Find the line with "C4: 33uF (plus" and the line with "T1: NMOS (G" in the entries below; output exactly those two lines, every line between them, and no others.

### Record excerpts
Content starts
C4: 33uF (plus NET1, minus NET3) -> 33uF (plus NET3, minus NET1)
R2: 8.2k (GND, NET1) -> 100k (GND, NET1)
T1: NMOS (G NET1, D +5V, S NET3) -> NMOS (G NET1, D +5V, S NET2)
Content ends
Content starts
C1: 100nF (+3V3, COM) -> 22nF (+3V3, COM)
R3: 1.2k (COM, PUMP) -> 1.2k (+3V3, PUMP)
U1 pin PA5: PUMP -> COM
Content ends
Content starts
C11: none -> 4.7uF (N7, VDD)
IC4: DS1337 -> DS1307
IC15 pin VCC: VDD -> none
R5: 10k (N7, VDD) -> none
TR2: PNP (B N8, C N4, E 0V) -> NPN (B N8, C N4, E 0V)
Content ends
### Response
C4: 33uF (plus NET1, minus NET3) -> 33uF (plus NET3, minus NET1)
R2: 8.2k (GND, NET1) -> 100k (GND, NET1)
T1: NMOS (G NET1, D +5V, S NET3) -> NMOS (G NET1, D +5V, S NET2)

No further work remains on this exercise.